*Information provided*.
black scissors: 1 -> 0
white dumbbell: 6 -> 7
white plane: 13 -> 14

---

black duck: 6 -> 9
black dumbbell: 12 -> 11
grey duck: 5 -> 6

*Exercise prompt*.
From the records above, repeat exactly the lines from the one with "black scissors: 1 -> 0" through the one with "white plane: 13 -> 14", both included.

*The completed task*.
black scissors: 1 -> 0
white dumbbell: 6 -> 7
white plane: 13 -> 14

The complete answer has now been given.